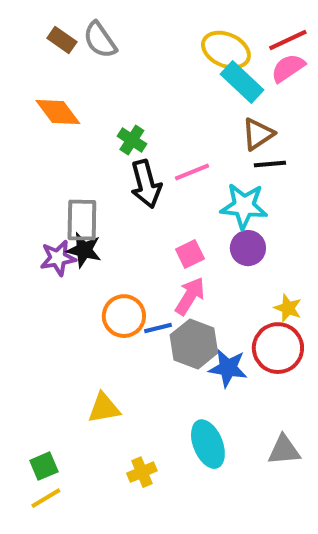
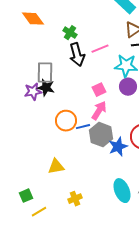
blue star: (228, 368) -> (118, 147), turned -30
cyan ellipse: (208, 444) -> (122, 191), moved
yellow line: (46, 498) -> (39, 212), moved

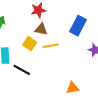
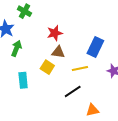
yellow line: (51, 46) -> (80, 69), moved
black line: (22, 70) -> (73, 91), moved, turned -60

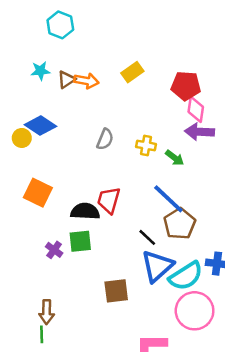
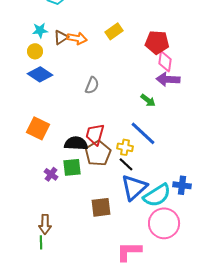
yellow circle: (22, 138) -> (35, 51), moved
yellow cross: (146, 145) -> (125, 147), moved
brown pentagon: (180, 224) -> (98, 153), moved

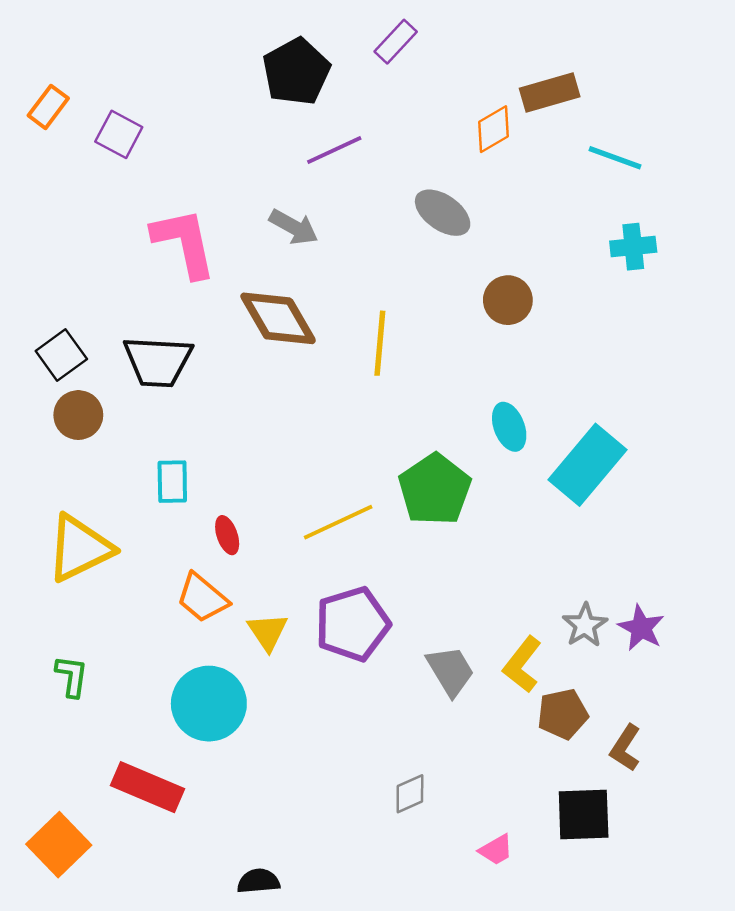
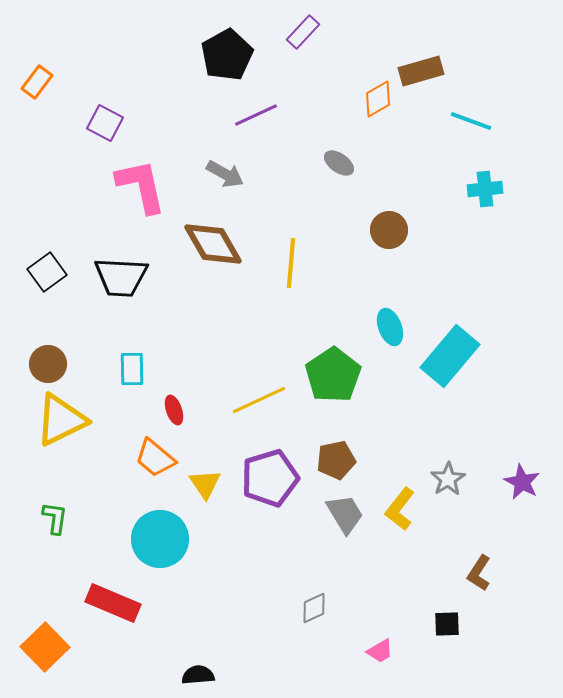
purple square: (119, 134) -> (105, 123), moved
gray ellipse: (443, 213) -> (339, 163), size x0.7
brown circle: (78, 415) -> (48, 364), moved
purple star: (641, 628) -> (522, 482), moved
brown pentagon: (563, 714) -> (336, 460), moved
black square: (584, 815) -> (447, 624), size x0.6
______
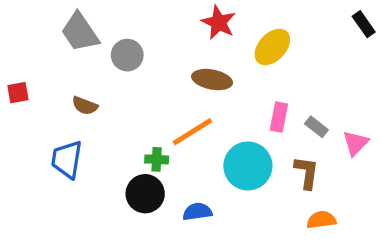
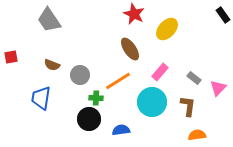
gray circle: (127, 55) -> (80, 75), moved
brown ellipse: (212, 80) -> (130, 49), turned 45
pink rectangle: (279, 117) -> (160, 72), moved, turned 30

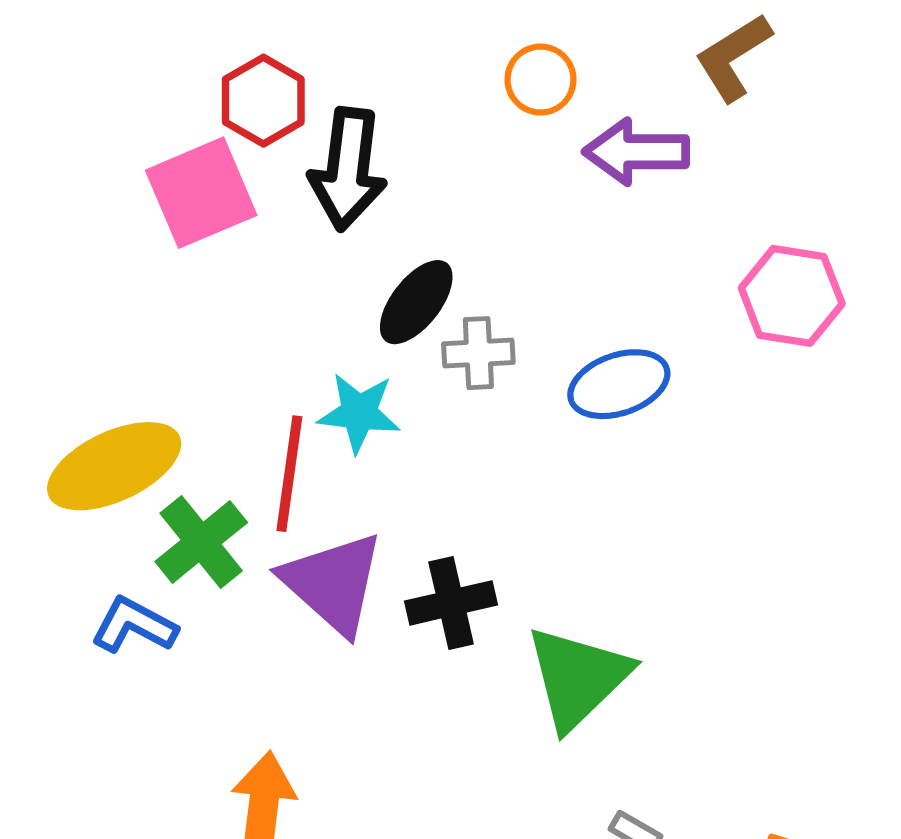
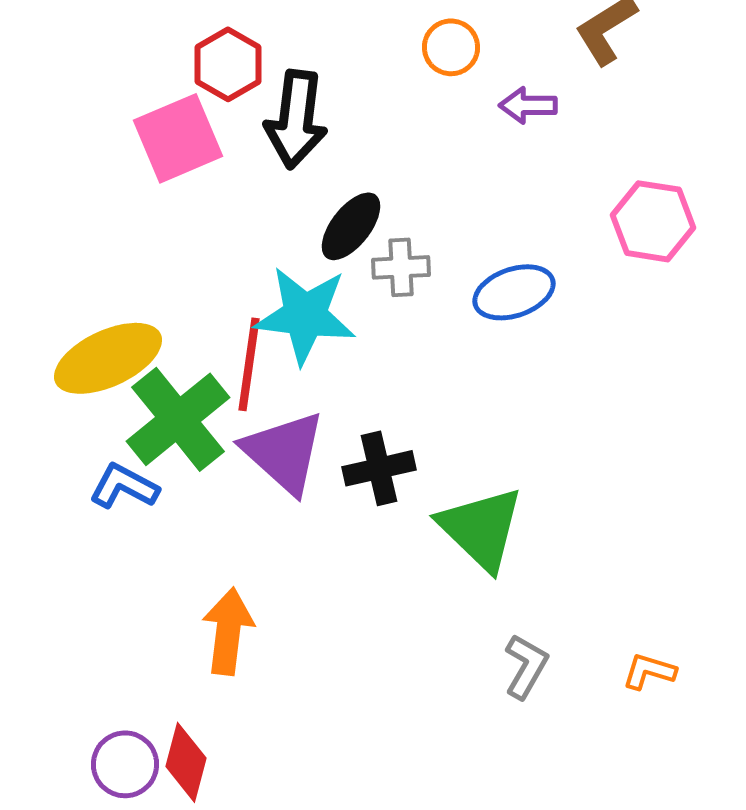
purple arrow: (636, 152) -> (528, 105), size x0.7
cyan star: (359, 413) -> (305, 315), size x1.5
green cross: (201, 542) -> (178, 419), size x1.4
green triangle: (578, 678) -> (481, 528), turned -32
______
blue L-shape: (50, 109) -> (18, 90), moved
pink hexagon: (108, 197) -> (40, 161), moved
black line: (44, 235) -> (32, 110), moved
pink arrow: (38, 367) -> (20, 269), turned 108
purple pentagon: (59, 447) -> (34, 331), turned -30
______
**REQUIRED ACTION**.
Lines that contain the string "purple" should be copied from the material above.

**SOLUTION TO THIS EXERCISE**.
purple square: (119, 134) -> (105, 123), moved
purple star: (641, 628) -> (522, 482), moved
purple arrow: (636, 152) -> (528, 105), size x0.7
purple pentagon: (59, 447) -> (34, 331), turned -30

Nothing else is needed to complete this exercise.